**PROMPT:**
Go through the records and give each one again exactly, omitting the images.

**SUPPLIED MATERIAL:**
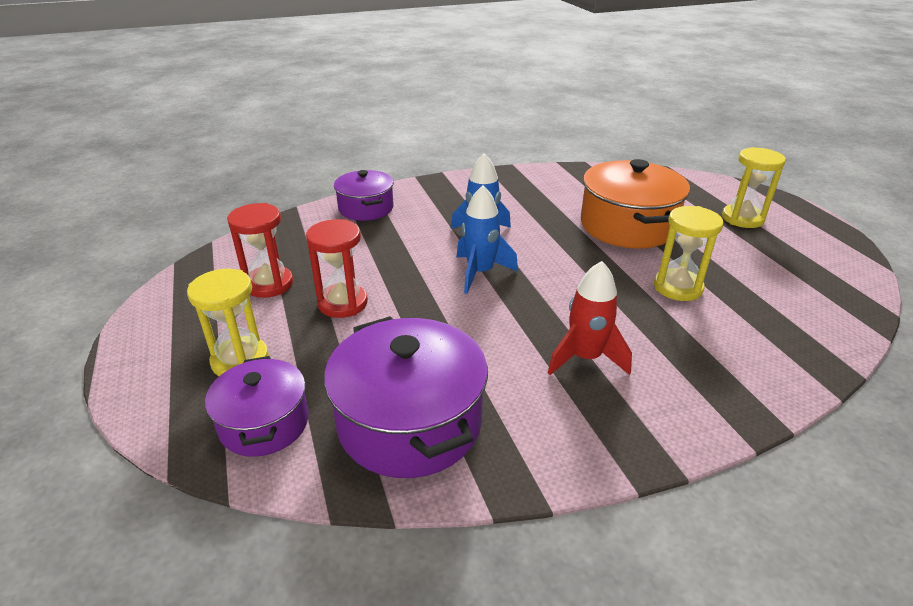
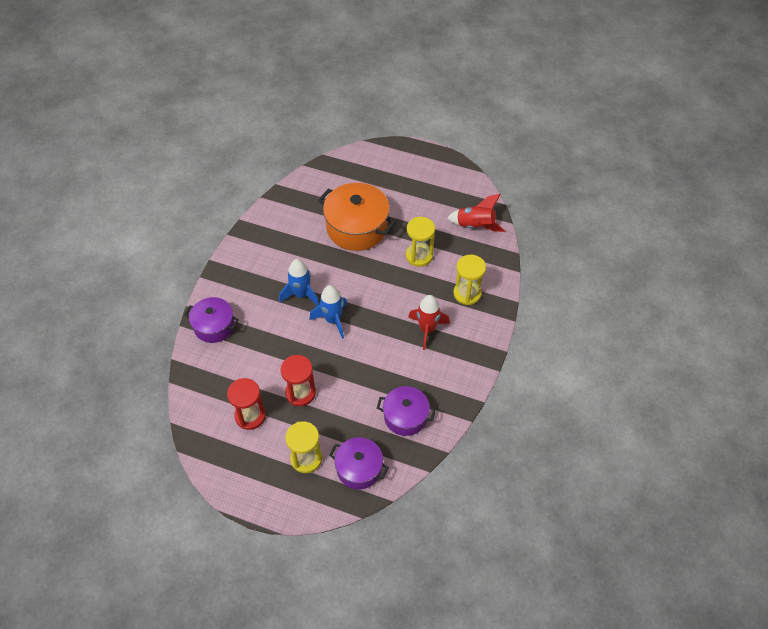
camera: 50 degrees left, 20 degrees up
purple pot [324,316,488,478] -> purple pot [377,386,436,436], size x0.61
yellow hourglass [722,147,786,228] -> yellow hourglass moved to [453,255,486,305]
none -> red rocket [447,194,505,232]

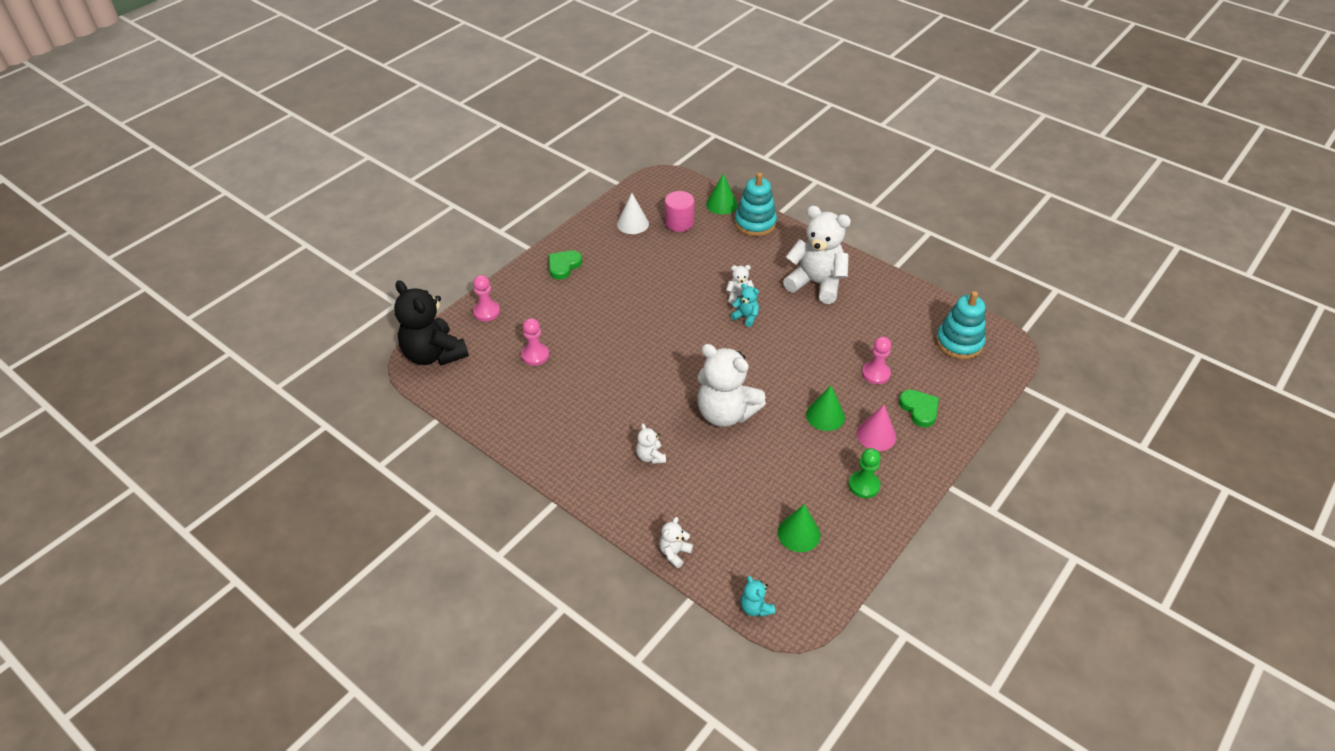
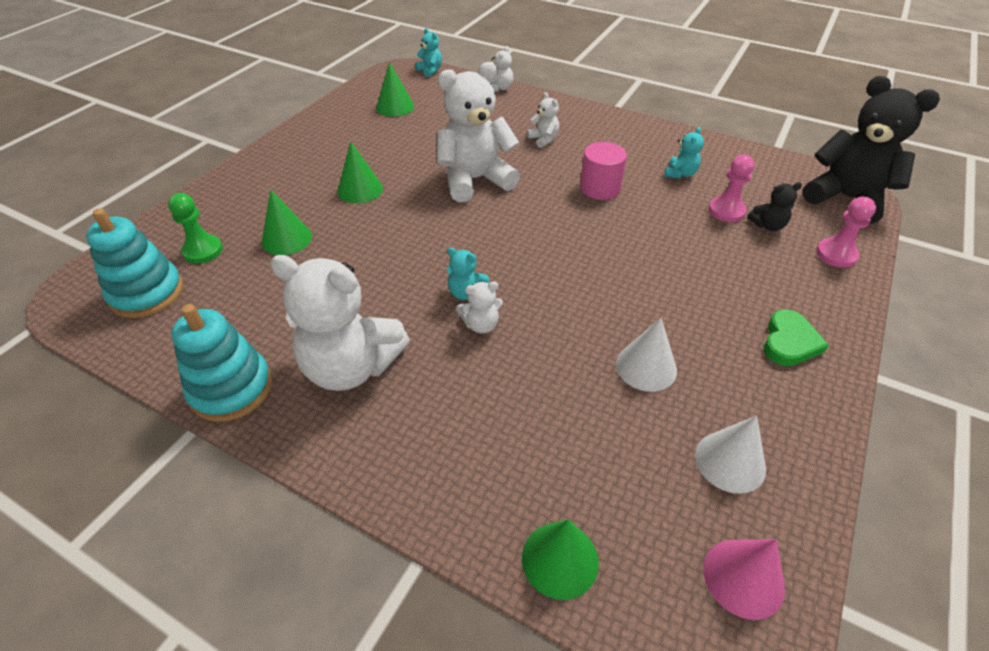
camera: 170 degrees right, 0 degrees up
pink cylinder [665,191,695,232] -> pink cylinder moved to [580,142,627,200]
white teddy bear [697,344,766,427] -> white teddy bear turned 45 degrees counterclockwise [437,62,520,202]
turquoise stacking toy [735,172,777,236] -> turquoise stacking toy moved to [171,304,272,422]
green pawn [849,448,881,498] -> green pawn moved to [168,193,223,264]
pink cone [857,405,896,451] -> pink cone moved to [704,539,785,620]
pink pawn [862,337,891,384] -> green cone [262,190,312,255]
green heart [899,390,939,427] -> none
none -> white cone [616,318,677,392]
none -> turquoise teddy bear [665,127,704,178]
none -> black teddy bear [747,182,802,231]

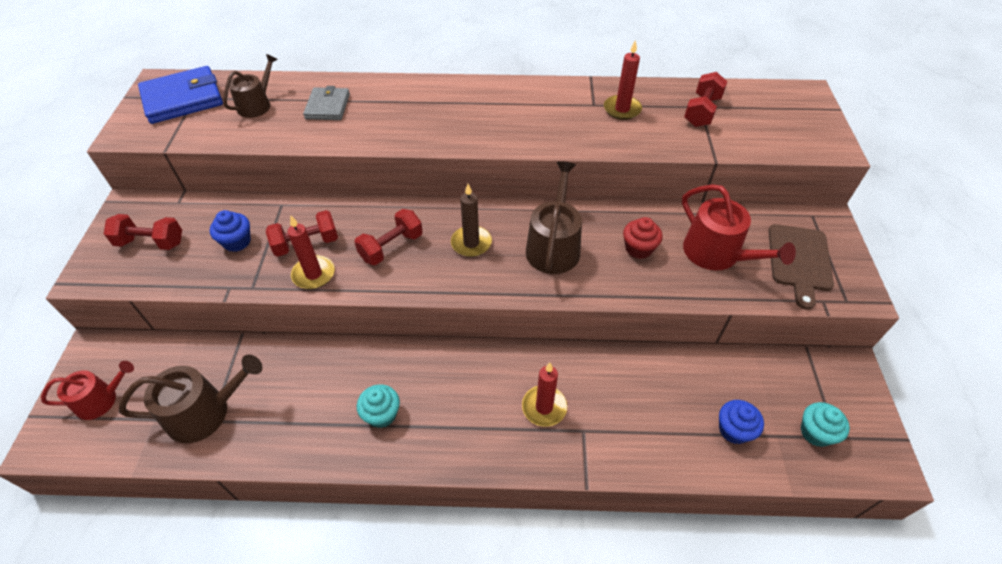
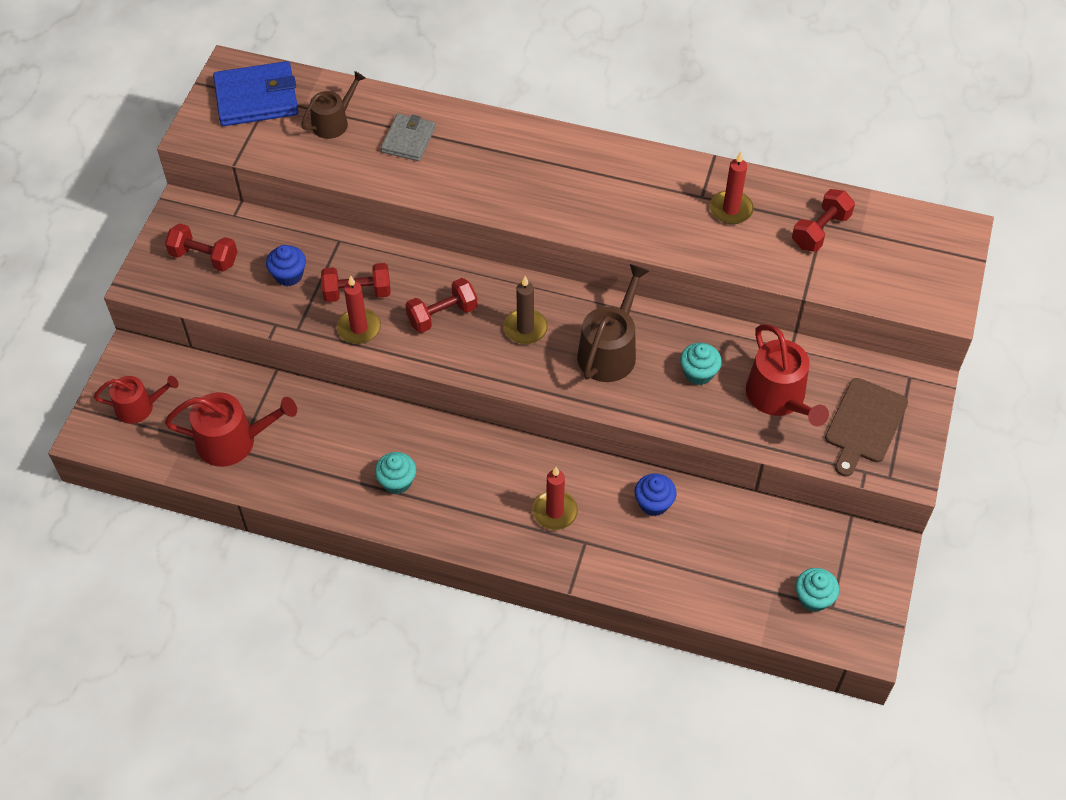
camera: 15 degrees right, 5 degrees up
brown watering can [119,355,262,443] -> red watering can [165,392,297,467]
red cupcake [623,217,663,259] -> turquoise cupcake [680,343,722,385]
blue cupcake [719,400,764,444] -> blue cupcake moved to [635,473,677,516]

**FINISHED TASK:**
camera: 50 degrees left, 20 degrees up
purple pot [324,316,488,478] -> purple pot [377,386,436,436], size x0.61
yellow hourglass [722,147,786,228] -> yellow hourglass moved to [453,255,486,305]
none -> red rocket [447,194,505,232]

camera: 170 degrees right, 0 degrees up
pink cylinder [665,191,695,232] -> pink cylinder moved to [580,142,627,200]
white teddy bear [697,344,766,427] -> white teddy bear turned 45 degrees counterclockwise [437,62,520,202]
turquoise stacking toy [735,172,777,236] -> turquoise stacking toy moved to [171,304,272,422]
green pawn [849,448,881,498] -> green pawn moved to [168,193,223,264]
pink cone [857,405,896,451] -> pink cone moved to [704,539,785,620]
pink pawn [862,337,891,384] -> green cone [262,190,312,255]
green heart [899,390,939,427] -> none
none -> white cone [616,318,677,392]
none -> turquoise teddy bear [665,127,704,178]
none -> black teddy bear [747,182,802,231]

camera: 15 degrees right, 5 degrees up
brown watering can [119,355,262,443] -> red watering can [165,392,297,467]
red cupcake [623,217,663,259] -> turquoise cupcake [680,343,722,385]
blue cupcake [719,400,764,444] -> blue cupcake moved to [635,473,677,516]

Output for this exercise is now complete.